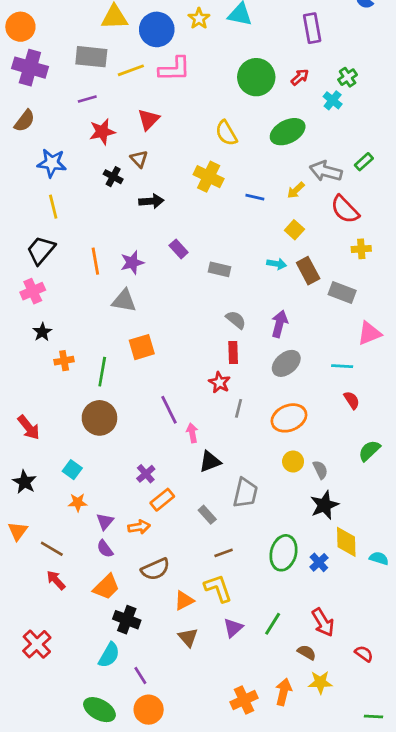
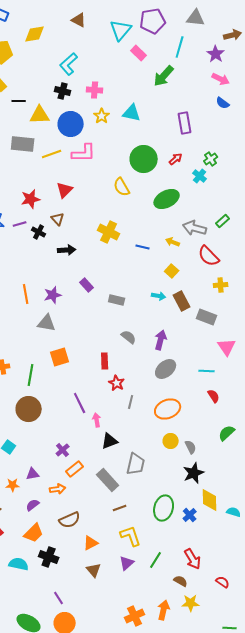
purple line: (87, 99) -> (20, 224), moved
yellow semicircle: (226, 133) -> (122, 187), moved
yellow arrow: (296, 190) -> (173, 242), turned 64
pink triangle: (369, 333) -> (227, 347), turned -42
red rectangle: (233, 352) -> (105, 361), moved
orange star: (78, 502) -> (13, 485), moved
gray rectangle: (207, 515) -> (108, 480), size x1.6
purple triangle: (105, 521) -> (33, 474), moved, turned 40
purple semicircle: (105, 549) -> (33, 505), turned 88
yellow L-shape: (218, 588) -> (131, 536), moved
cyan semicircle: (109, 655) -> (19, 564), moved, turned -108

Task instructions:
Output a faithful copy of the data, with each picture left out.

Result of this task:
purple line: (87, 99) -> (20, 224), moved
yellow semicircle: (226, 133) -> (122, 187), moved
yellow arrow: (296, 190) -> (173, 242), turned 64
pink triangle: (369, 333) -> (227, 347), turned -42
red rectangle: (233, 352) -> (105, 361), moved
orange star: (78, 502) -> (13, 485), moved
gray rectangle: (207, 515) -> (108, 480), size x1.6
purple triangle: (105, 521) -> (33, 474), moved, turned 40
purple semicircle: (105, 549) -> (33, 505), turned 88
yellow L-shape: (218, 588) -> (131, 536), moved
cyan semicircle: (109, 655) -> (19, 564), moved, turned -108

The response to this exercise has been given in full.